Lines in the listing below that include the word "brick" need to be copied.

§ THE DATA:
┌──
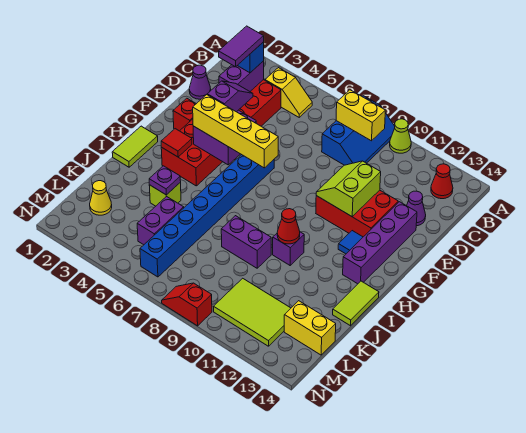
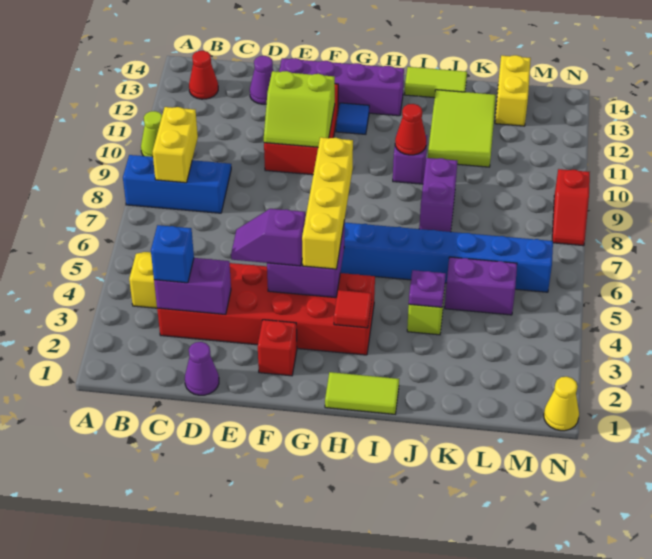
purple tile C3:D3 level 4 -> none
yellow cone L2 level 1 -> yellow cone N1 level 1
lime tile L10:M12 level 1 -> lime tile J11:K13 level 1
└──
┌──
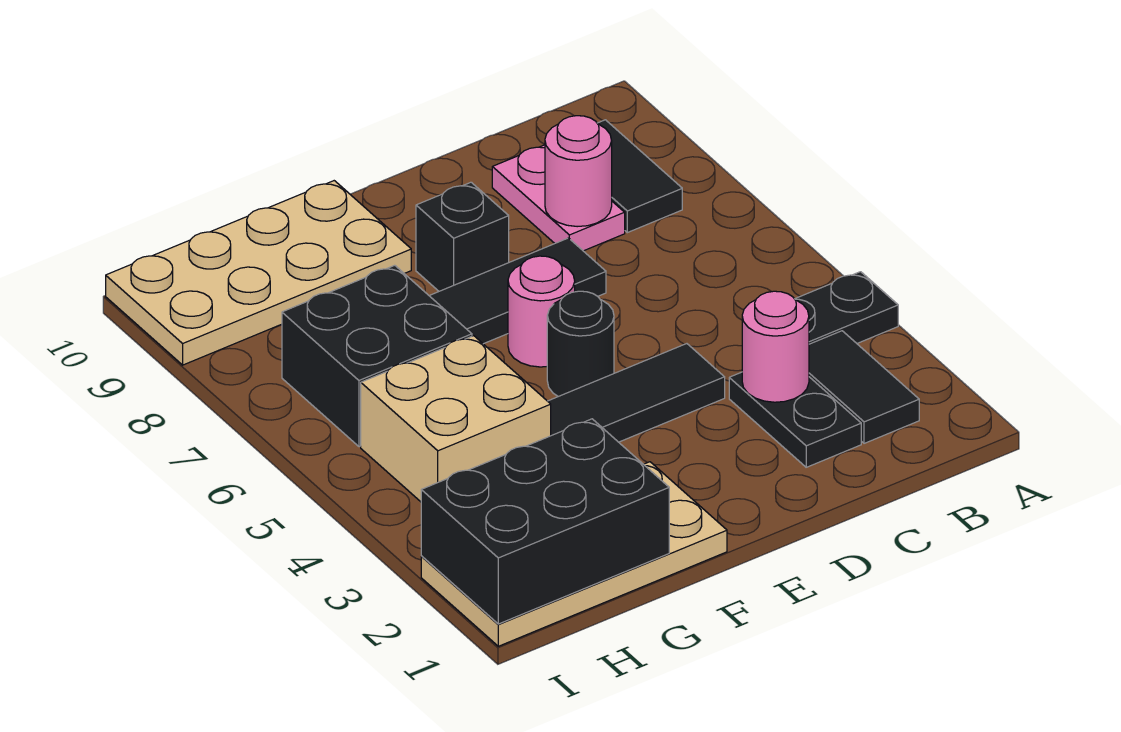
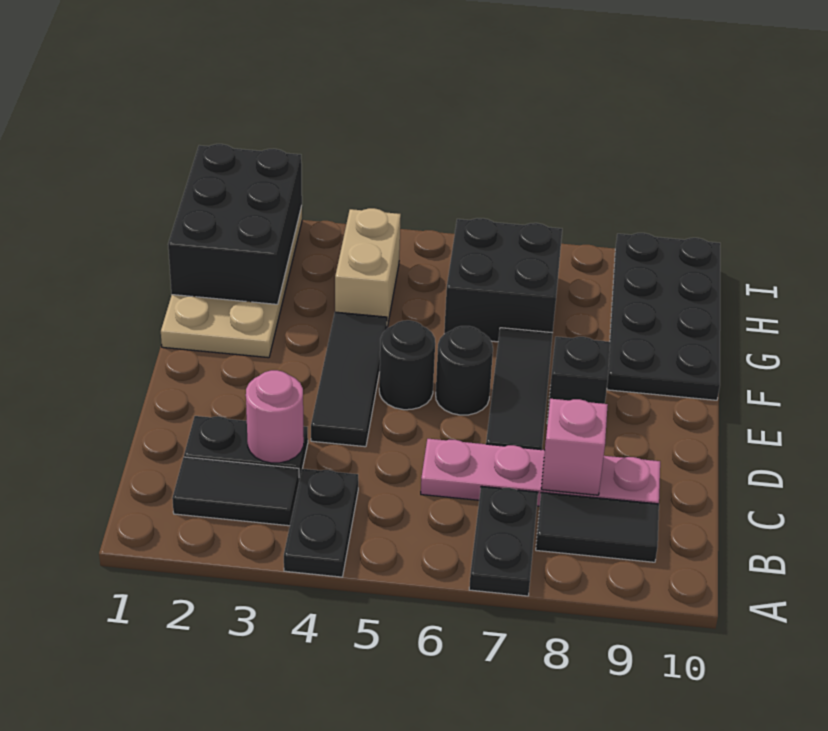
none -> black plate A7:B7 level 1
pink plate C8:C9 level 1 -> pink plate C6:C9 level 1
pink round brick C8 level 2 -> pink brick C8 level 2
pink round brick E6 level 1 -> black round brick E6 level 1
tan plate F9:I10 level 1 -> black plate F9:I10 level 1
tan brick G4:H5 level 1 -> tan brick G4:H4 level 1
└──
§ RESULT:
pink round brick C8 level 2 -> pink brick C8 level 2
pink round brick E6 level 1 -> black round brick E6 level 1
tan brick G4:H5 level 1 -> tan brick G4:H4 level 1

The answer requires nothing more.